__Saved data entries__

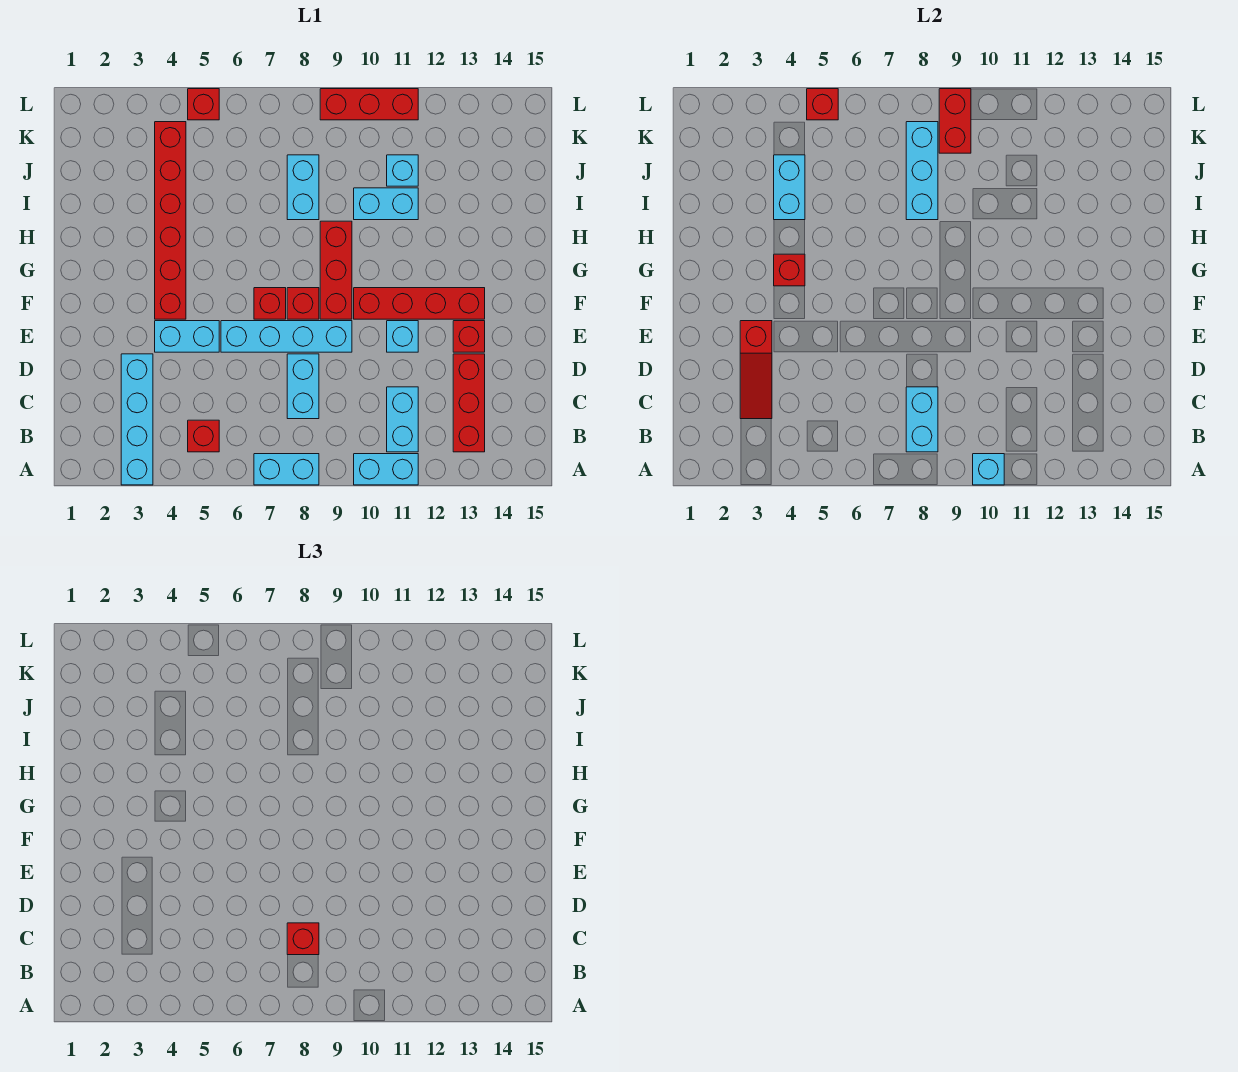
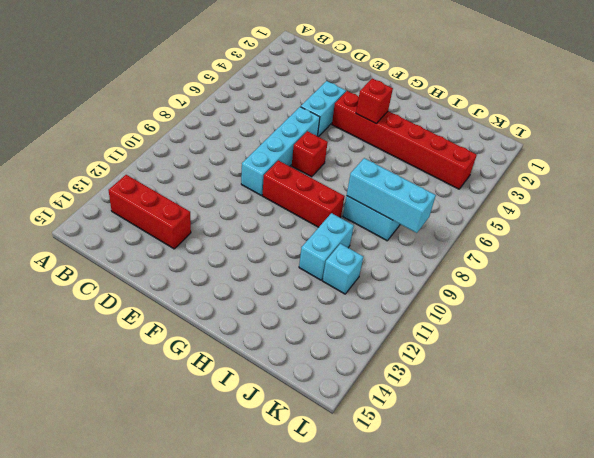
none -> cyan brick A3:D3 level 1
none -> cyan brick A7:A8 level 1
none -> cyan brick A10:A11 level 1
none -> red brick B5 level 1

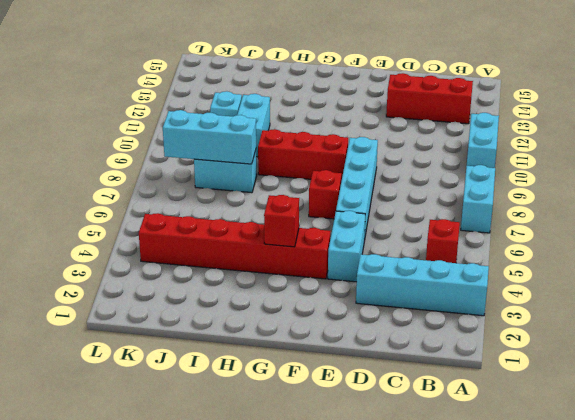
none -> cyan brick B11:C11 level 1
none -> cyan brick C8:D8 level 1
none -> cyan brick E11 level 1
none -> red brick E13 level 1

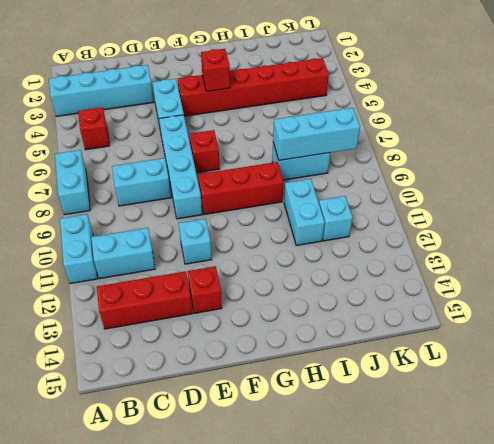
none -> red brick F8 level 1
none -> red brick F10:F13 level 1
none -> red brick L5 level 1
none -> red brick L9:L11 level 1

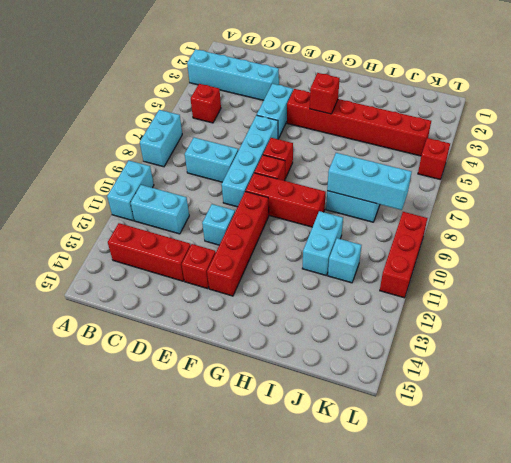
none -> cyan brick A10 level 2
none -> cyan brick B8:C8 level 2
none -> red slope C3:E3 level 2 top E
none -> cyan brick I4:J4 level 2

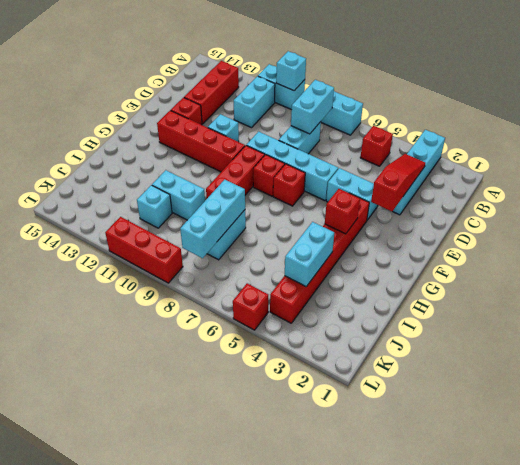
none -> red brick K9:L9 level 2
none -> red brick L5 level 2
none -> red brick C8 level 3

__TASK INSTRUCTIONS__
Reproduce exactly, and only, the lines from the one holding "none -> red brick F10:F13 level 1" through the final line of the entries. Do not include the pictures.

__THE ANSWER__
none -> red brick F10:F13 level 1
none -> red brick L5 level 1
none -> red brick L9:L11 level 1

none -> cyan brick A10 level 2
none -> cyan brick B8:C8 level 2
none -> red slope C3:E3 level 2 top E
none -> cyan brick I4:J4 level 2

none -> red brick K9:L9 level 2
none -> red brick L5 level 2
none -> red brick C8 level 3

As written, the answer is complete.